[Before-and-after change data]
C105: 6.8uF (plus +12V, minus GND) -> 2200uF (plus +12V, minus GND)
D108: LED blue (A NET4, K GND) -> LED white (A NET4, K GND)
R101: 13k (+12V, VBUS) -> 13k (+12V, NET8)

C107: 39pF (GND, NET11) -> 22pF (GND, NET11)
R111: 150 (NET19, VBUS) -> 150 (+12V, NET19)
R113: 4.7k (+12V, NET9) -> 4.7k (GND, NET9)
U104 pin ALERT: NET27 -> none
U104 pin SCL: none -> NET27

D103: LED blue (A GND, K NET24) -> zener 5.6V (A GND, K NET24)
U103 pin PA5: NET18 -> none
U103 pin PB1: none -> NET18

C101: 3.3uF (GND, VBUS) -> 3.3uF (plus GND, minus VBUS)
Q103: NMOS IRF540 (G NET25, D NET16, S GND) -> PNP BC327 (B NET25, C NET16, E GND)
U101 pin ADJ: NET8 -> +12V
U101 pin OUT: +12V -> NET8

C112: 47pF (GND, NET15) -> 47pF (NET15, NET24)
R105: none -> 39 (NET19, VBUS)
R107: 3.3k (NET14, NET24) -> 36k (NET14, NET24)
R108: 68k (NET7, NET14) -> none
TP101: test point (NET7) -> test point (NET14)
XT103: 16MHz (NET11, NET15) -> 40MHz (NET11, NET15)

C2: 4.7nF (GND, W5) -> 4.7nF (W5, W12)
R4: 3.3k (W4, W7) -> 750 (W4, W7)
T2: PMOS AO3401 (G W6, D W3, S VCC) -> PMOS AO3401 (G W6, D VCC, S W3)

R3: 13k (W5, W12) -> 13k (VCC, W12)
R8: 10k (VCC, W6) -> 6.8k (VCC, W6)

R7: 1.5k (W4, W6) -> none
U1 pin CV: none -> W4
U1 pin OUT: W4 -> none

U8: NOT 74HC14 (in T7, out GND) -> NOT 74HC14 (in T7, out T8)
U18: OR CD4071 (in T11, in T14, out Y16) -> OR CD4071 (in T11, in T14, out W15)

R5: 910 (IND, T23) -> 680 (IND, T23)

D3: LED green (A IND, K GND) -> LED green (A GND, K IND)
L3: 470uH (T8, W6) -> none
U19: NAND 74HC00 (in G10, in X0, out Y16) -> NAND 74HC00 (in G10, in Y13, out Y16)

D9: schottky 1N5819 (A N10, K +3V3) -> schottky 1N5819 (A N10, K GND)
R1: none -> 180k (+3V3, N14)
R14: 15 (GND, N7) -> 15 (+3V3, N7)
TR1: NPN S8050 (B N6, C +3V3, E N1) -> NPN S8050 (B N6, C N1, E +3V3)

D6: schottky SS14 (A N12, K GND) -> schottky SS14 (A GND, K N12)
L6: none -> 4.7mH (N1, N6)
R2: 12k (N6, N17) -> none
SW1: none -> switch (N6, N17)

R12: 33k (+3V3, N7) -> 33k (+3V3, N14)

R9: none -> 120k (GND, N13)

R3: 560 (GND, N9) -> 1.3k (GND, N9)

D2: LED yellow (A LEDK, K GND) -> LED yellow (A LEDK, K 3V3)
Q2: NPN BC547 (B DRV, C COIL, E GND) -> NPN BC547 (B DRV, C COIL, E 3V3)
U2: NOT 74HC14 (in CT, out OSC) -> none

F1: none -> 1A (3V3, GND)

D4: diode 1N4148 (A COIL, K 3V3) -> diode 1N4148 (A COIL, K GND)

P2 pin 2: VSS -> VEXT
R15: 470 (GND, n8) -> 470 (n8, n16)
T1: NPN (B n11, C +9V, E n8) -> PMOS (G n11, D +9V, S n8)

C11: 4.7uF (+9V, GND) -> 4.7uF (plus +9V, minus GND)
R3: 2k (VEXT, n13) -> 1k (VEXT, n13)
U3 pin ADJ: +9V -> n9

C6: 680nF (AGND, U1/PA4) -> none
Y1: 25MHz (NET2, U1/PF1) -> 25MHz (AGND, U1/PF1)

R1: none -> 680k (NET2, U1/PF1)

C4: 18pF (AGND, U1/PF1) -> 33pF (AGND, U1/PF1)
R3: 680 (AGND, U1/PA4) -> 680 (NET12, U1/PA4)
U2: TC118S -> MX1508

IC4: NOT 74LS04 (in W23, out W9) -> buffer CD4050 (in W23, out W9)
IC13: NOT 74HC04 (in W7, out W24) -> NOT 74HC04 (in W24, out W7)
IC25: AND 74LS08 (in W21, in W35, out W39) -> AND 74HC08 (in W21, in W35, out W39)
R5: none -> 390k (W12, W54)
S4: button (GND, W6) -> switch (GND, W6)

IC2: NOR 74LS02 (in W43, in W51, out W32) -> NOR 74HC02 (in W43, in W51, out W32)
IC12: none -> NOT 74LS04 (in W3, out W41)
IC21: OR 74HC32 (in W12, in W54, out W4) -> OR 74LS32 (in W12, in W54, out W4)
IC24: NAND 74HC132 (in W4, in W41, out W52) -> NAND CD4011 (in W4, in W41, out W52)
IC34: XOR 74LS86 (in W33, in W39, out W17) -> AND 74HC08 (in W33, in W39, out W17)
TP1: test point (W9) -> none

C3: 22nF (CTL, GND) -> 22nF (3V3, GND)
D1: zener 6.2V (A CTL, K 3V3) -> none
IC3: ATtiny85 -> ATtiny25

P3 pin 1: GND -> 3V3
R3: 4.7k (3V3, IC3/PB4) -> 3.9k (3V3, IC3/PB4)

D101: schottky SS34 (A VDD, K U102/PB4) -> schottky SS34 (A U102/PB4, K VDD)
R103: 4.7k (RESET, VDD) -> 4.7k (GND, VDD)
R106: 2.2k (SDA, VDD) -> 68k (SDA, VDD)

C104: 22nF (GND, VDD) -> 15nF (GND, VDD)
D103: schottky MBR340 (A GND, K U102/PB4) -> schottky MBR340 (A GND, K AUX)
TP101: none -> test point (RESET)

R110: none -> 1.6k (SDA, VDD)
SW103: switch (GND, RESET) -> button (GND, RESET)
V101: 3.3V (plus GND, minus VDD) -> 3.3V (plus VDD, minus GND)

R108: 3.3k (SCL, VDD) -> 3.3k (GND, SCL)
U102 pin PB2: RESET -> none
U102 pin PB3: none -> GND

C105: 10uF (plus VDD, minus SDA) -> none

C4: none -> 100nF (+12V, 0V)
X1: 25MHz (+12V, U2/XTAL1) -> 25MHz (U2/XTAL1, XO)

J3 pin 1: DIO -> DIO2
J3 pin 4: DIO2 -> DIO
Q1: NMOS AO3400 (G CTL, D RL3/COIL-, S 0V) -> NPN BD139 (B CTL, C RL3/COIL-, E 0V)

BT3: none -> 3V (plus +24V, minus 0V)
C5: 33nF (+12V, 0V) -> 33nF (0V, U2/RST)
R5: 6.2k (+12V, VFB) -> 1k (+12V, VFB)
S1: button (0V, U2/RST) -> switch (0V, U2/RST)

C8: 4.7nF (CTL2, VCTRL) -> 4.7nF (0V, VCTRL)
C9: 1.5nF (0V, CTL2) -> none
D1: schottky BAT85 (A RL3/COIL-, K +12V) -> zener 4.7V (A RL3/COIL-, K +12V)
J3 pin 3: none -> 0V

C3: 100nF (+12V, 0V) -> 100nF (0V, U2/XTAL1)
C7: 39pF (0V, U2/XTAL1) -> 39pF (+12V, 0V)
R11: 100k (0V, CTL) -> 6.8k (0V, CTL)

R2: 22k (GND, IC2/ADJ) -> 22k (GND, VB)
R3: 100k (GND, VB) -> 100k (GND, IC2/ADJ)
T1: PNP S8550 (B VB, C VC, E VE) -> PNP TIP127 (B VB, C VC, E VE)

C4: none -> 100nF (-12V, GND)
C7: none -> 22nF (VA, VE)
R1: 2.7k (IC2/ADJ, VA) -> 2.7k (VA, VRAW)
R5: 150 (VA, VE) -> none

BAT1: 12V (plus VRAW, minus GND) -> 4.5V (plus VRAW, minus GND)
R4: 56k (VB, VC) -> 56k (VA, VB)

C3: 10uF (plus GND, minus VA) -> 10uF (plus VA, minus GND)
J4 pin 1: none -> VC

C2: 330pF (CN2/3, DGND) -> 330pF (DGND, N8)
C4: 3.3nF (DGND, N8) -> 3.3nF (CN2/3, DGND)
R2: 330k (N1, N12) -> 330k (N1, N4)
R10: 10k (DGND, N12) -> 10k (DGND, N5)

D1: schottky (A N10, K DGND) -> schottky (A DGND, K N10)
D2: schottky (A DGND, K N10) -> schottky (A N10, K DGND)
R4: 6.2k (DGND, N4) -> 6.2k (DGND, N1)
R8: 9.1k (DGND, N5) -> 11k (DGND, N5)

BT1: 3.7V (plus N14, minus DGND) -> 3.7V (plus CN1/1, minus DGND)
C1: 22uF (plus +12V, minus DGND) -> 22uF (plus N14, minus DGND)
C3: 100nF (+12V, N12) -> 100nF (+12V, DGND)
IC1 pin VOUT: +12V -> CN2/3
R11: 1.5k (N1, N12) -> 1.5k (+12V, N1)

● Your instructions
All that belongs in the answer is the lines from the start of the entries above through the line containing "R4: 3.3k (W4, W7) -> 750 (W4, W7)", each given exactly.

● Your solution
C105: 6.8uF (plus +12V, minus GND) -> 2200uF (plus +12V, minus GND)
D108: LED blue (A NET4, K GND) -> LED white (A NET4, K GND)
R101: 13k (+12V, VBUS) -> 13k (+12V, NET8)

C107: 39pF (GND, NET11) -> 22pF (GND, NET11)
R111: 150 (NET19, VBUS) -> 150 (+12V, NET19)
R113: 4.7k (+12V, NET9) -> 4.7k (GND, NET9)
U104 pin ALERT: NET27 -> none
U104 pin SCL: none -> NET27

D103: LED blue (A GND, K NET24) -> zener 5.6V (A GND, K NET24)
U103 pin PA5: NET18 -> none
U103 pin PB1: none -> NET18

C101: 3.3uF (GND, VBUS) -> 3.3uF (plus GND, minus VBUS)
Q103: NMOS IRF540 (G NET25, D NET16, S GND) -> PNP BC327 (B NET25, C NET16, E GND)
U101 pin ADJ: NET8 -> +12V
U101 pin OUT: +12V -> NET8

C112: 47pF (GND, NET15) -> 47pF (NET15, NET24)
R105: none -> 39 (NET19, VBUS)
R107: 3.3k (NET14, NET24) -> 36k (NET14, NET24)
R108: 68k (NET7, NET14) -> none
TP101: test point (NET7) -> test point (NET14)
XT103: 16MHz (NET11, NET15) -> 40MHz (NET11, NET15)

C2: 4.7nF (GND, W5) -> 4.7nF (W5, W12)
R4: 3.3k (W4, W7) -> 750 (W4, W7)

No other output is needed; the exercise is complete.